#### Task to carry out:
Restate word for word the entries below, starting with the line with "yellow padlock [499,158,540,210]" and continuing through the line with "none -> white star [354,153,431,215]". Include both of those lines and no others.

#### Exercise materials:
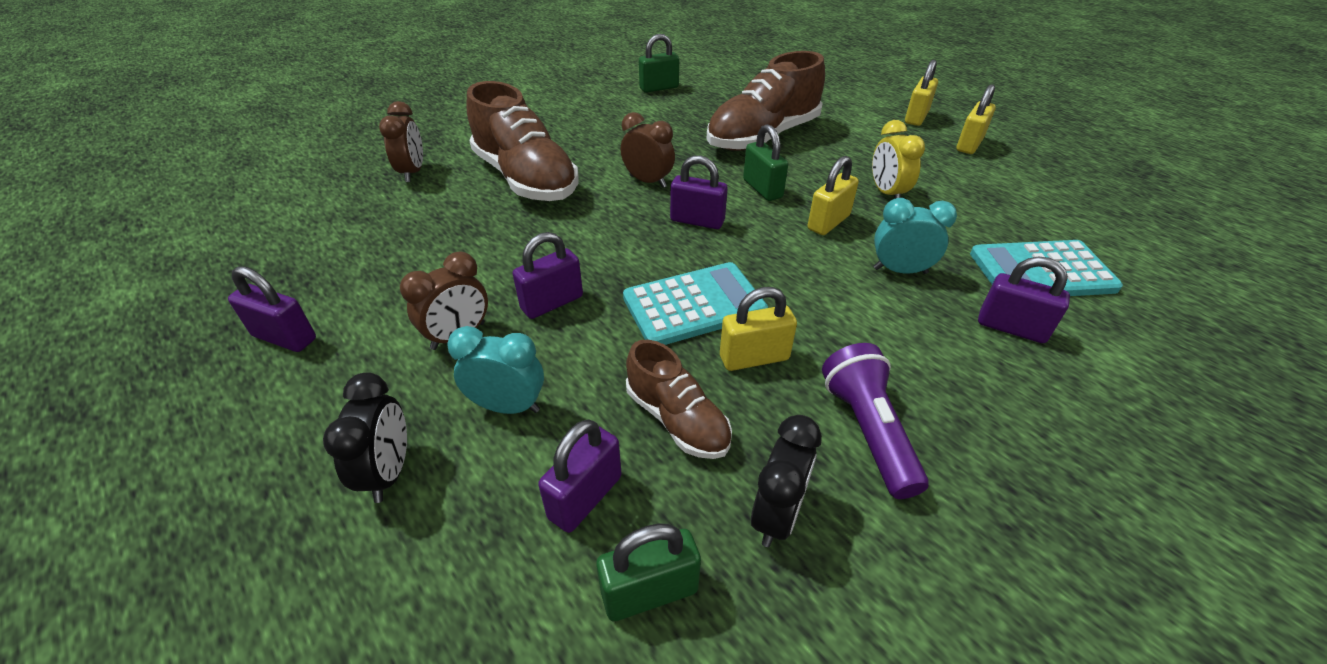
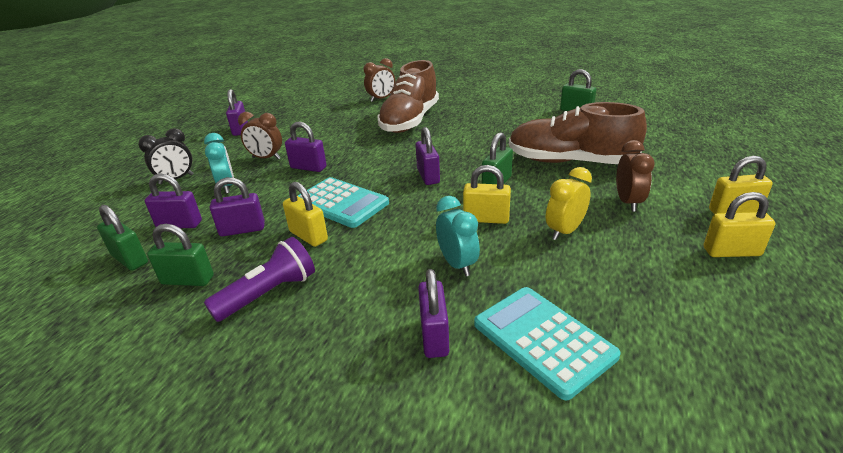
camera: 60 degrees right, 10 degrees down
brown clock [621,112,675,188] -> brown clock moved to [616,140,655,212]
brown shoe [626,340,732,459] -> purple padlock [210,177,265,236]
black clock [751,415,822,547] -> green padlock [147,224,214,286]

...

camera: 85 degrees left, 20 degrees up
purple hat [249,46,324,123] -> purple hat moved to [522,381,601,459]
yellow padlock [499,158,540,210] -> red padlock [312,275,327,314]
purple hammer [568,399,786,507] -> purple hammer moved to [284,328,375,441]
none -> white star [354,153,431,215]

#### Solution below:
yellow padlock [499,158,540,210] -> red padlock [312,275,327,314]
purple hammer [568,399,786,507] -> purple hammer moved to [284,328,375,441]
none -> white star [354,153,431,215]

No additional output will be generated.